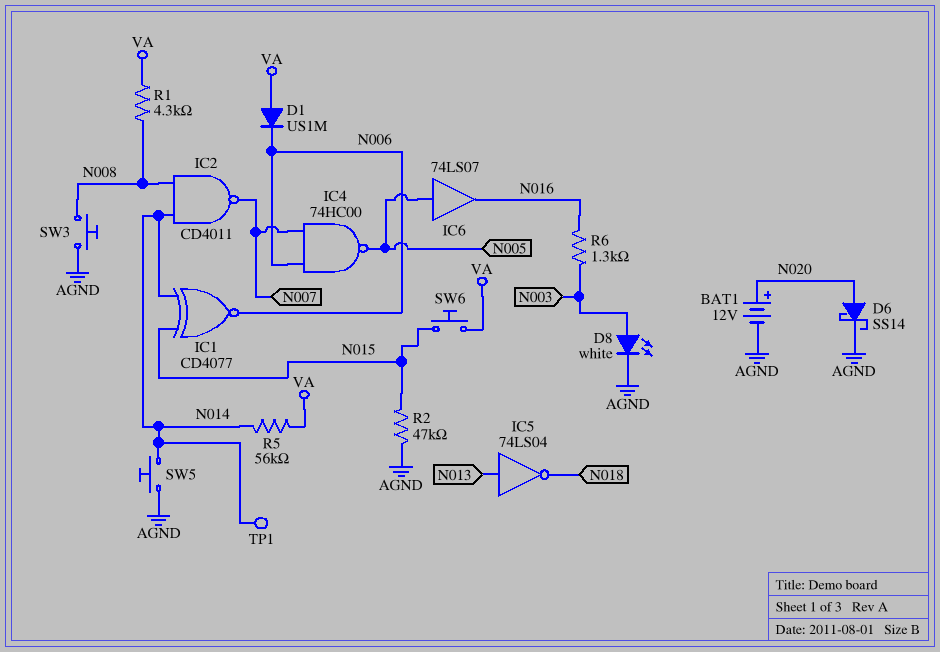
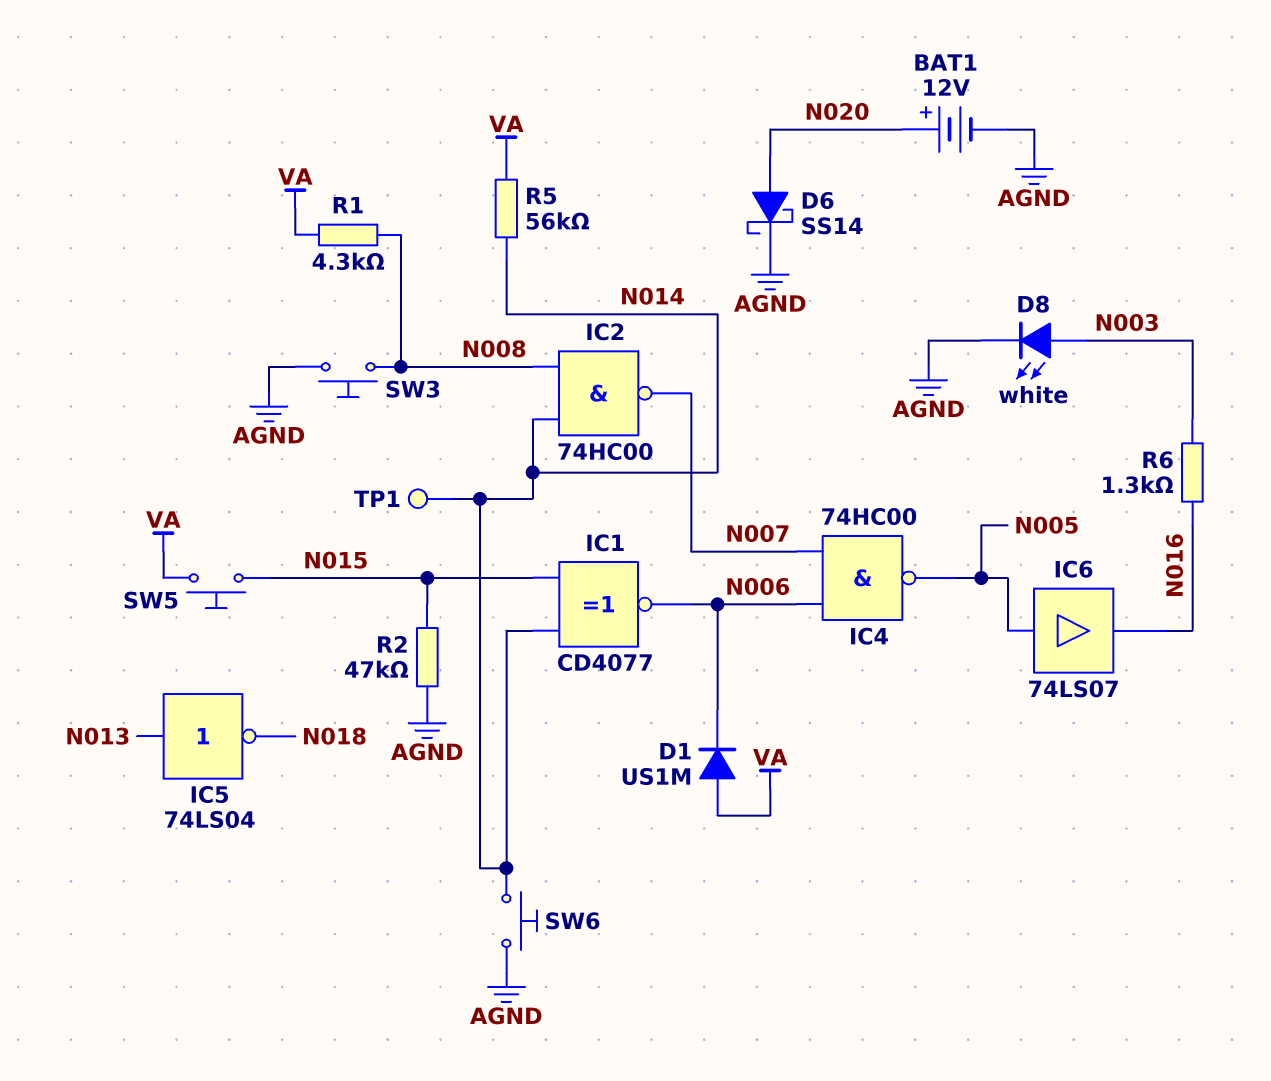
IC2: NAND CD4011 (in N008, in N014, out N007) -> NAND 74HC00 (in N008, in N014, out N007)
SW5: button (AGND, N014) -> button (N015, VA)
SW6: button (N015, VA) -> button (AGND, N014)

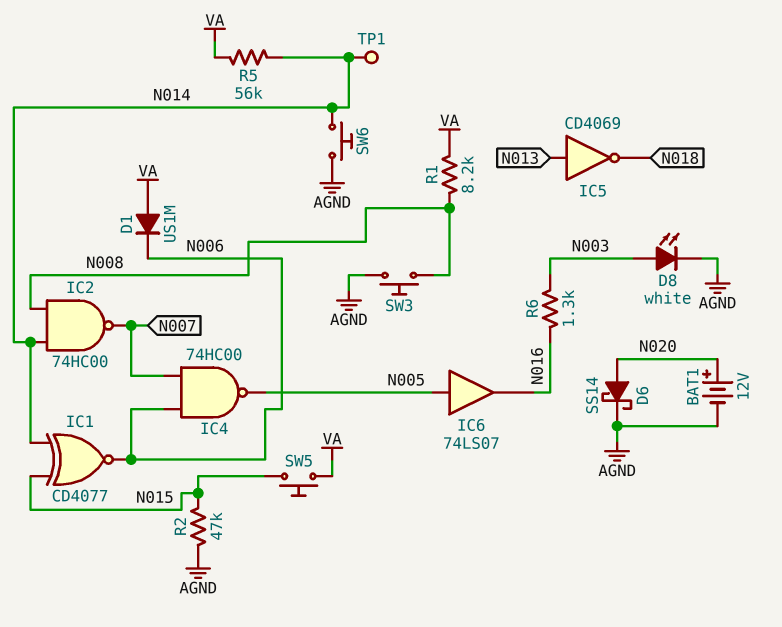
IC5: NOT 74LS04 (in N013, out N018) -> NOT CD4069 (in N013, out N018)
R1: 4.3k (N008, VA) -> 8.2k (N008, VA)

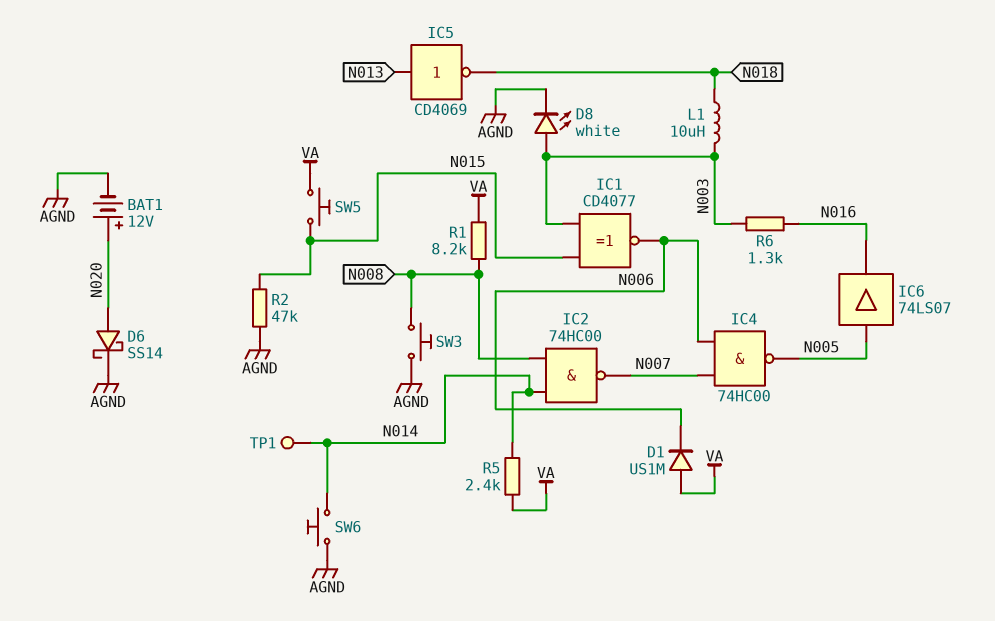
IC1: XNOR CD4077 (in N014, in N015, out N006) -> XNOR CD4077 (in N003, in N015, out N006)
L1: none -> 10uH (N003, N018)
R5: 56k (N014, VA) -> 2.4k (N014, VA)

___

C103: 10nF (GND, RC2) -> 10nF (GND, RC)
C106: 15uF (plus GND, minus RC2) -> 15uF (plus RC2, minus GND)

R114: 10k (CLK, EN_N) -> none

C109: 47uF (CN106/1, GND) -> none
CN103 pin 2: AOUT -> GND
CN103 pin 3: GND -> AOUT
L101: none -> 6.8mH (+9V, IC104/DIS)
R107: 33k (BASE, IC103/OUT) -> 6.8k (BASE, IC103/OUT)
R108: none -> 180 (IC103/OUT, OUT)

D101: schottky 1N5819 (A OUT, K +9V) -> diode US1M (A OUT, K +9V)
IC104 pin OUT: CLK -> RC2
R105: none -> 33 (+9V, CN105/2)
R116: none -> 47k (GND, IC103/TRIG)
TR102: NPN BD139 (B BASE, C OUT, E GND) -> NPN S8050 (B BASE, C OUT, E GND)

___

__PROBLEM TO SOLVE__
Please transcribe exactly the lines above from the line that has "IC1: XNOR CD4077" up to and including the line that has "R5: 56k (N014, VA) -> 2.4k (N014, VA)"; no other line belongs in the answer.

__RESPONSE FOR THIS EXERCISE__
IC1: XNOR CD4077 (in N014, in N015, out N006) -> XNOR CD4077 (in N003, in N015, out N006)
L1: none -> 10uH (N003, N018)
R5: 56k (N014, VA) -> 2.4k (N014, VA)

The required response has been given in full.